● WHAT TO PRODUCE: Retype the records word for word, starting at the line that contains "Find the location of a particular element. The" and ending after the line that contains "Yes, white glossy light at center is located".
------------------------------
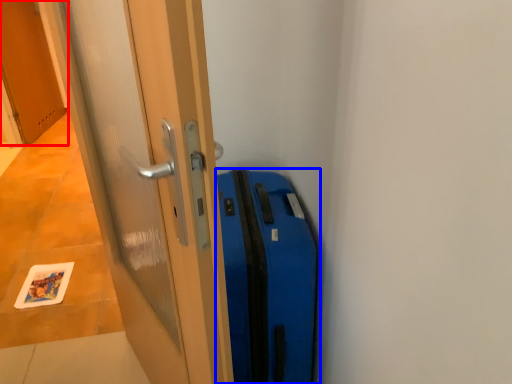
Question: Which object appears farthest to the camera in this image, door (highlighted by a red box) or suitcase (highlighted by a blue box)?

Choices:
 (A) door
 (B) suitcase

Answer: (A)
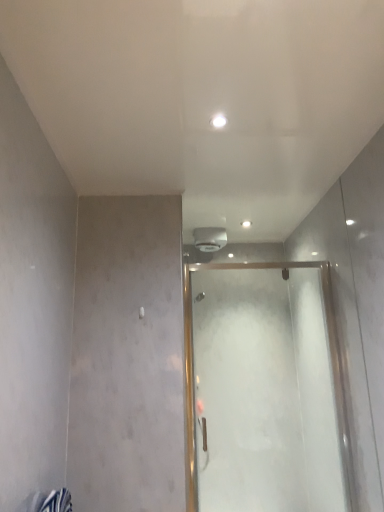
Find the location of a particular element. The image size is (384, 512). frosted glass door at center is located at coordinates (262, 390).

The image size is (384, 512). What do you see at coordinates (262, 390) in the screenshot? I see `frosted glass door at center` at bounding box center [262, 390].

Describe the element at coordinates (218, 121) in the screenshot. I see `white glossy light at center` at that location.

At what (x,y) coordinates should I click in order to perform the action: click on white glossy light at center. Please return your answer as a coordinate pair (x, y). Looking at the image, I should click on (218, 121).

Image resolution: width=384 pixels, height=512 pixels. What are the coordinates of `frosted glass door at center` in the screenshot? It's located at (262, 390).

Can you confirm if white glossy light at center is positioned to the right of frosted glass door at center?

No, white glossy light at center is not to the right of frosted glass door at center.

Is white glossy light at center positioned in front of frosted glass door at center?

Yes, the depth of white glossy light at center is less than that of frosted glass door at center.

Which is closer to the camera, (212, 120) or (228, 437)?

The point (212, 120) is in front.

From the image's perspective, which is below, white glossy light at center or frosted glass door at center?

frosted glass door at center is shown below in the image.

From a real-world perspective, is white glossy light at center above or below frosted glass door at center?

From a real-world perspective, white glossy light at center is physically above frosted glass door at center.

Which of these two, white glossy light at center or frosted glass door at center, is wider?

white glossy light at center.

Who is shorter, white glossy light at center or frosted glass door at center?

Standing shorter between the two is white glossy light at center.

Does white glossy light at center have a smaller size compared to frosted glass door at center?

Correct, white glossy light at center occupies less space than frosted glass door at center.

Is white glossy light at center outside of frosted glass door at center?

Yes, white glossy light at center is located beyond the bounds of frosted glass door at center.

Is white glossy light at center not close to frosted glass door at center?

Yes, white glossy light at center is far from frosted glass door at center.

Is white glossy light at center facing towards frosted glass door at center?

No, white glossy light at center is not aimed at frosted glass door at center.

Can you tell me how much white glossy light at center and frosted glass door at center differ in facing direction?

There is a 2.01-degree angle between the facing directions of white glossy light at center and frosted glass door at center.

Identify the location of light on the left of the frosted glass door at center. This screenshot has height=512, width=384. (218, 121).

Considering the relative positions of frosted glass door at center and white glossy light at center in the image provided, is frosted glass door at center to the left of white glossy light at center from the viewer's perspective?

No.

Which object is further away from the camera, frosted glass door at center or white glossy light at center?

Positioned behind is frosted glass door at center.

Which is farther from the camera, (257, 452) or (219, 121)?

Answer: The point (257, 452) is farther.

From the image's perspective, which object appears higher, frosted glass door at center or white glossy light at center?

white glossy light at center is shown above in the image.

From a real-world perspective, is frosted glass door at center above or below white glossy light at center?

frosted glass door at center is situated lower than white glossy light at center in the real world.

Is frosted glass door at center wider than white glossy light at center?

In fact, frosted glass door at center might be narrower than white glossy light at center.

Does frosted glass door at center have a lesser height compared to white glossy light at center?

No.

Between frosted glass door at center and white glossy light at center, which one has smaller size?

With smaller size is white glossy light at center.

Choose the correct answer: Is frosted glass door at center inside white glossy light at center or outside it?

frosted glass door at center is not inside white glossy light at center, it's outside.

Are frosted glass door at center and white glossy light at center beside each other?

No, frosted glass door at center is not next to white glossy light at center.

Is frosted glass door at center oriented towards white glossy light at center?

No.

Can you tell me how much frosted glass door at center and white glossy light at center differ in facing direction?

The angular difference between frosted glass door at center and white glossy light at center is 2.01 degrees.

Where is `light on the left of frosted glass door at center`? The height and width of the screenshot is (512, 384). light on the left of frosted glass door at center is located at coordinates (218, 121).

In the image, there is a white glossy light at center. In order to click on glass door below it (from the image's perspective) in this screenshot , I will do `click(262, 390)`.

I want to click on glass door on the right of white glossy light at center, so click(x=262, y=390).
------------------------------
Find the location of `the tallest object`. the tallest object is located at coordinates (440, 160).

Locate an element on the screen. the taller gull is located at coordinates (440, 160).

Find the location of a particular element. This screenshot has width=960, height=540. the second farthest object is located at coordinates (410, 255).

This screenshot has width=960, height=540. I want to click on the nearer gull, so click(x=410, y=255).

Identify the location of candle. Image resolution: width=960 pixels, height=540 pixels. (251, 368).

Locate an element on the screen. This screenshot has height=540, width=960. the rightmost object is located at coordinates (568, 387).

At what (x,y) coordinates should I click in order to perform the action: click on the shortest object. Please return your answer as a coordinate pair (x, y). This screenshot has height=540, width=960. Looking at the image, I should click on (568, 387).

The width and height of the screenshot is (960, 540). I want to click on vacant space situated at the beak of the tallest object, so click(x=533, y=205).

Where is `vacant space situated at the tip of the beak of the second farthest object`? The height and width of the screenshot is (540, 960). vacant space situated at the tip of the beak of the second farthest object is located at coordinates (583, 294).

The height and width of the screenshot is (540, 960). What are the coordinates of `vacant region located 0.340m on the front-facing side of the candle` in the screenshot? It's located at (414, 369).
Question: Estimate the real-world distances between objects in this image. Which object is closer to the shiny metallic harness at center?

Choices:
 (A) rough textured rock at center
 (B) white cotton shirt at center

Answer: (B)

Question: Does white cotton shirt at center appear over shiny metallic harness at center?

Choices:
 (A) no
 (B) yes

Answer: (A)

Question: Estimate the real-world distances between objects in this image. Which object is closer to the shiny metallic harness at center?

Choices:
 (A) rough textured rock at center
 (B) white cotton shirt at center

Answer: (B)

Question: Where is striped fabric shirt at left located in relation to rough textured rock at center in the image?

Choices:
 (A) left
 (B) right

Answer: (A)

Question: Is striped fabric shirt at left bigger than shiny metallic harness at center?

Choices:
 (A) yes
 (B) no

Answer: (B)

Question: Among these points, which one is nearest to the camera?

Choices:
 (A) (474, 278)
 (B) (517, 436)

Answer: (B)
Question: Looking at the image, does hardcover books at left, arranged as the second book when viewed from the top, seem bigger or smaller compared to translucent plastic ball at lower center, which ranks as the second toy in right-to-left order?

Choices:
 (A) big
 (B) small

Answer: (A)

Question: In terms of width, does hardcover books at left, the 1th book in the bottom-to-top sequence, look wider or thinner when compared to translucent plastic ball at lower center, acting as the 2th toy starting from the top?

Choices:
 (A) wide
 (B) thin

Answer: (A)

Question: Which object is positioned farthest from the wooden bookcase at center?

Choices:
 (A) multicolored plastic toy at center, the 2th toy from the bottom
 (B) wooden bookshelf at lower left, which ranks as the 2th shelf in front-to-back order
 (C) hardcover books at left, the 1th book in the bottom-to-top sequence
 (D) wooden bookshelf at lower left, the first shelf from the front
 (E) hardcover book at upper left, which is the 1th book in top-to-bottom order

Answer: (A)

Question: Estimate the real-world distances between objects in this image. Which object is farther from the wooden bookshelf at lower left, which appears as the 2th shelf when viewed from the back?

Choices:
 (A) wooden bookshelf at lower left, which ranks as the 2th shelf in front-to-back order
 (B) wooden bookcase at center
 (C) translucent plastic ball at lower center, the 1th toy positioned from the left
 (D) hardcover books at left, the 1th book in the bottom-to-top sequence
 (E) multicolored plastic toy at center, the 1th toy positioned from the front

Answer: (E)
------------------------------
● EXERCISE ANSWER:
Find the location of a particular element. The image size is (384, 512). frosted glass door at center is located at coordinates (262, 390).

The image size is (384, 512). What do you see at coordinates (262, 390) in the screenshot? I see `frosted glass door at center` at bounding box center [262, 390].

Describe the element at coordinates (218, 121) in the screenshot. I see `white glossy light at center` at that location.

At what (x,y) coordinates should I click in order to perform the action: click on white glossy light at center. Please return your answer as a coordinate pair (x, y). Looking at the image, I should click on (218, 121).

Image resolution: width=384 pixels, height=512 pixels. What are the coordinates of `frosted glass door at center` in the screenshot? It's located at (262, 390).

Can you confirm if white glossy light at center is positioned to the right of frosted glass door at center?

No, white glossy light at center is not to the right of frosted glass door at center.

Is white glossy light at center positioned in front of frosted glass door at center?

Yes, the depth of white glossy light at center is less than that of frosted glass door at center.

Which is closer to the camera, (212, 120) or (228, 437)?

The point (212, 120) is in front.

From the image's perspective, which is below, white glossy light at center or frosted glass door at center?

frosted glass door at center is shown below in the image.

From a real-world perspective, is white glossy light at center above or below frosted glass door at center?

From a real-world perspective, white glossy light at center is physically above frosted glass door at center.

Which of these two, white glossy light at center or frosted glass door at center, is wider?

white glossy light at center.

Who is shorter, white glossy light at center or frosted glass door at center?

Standing shorter between the two is white glossy light at center.

Does white glossy light at center have a smaller size compared to frosted glass door at center?

Correct, white glossy light at center occupies less space than frosted glass door at center.

Is white glossy light at center outside of frosted glass door at center?

Yes, white glossy light at center is located beyond the bounds of frosted glass door at center.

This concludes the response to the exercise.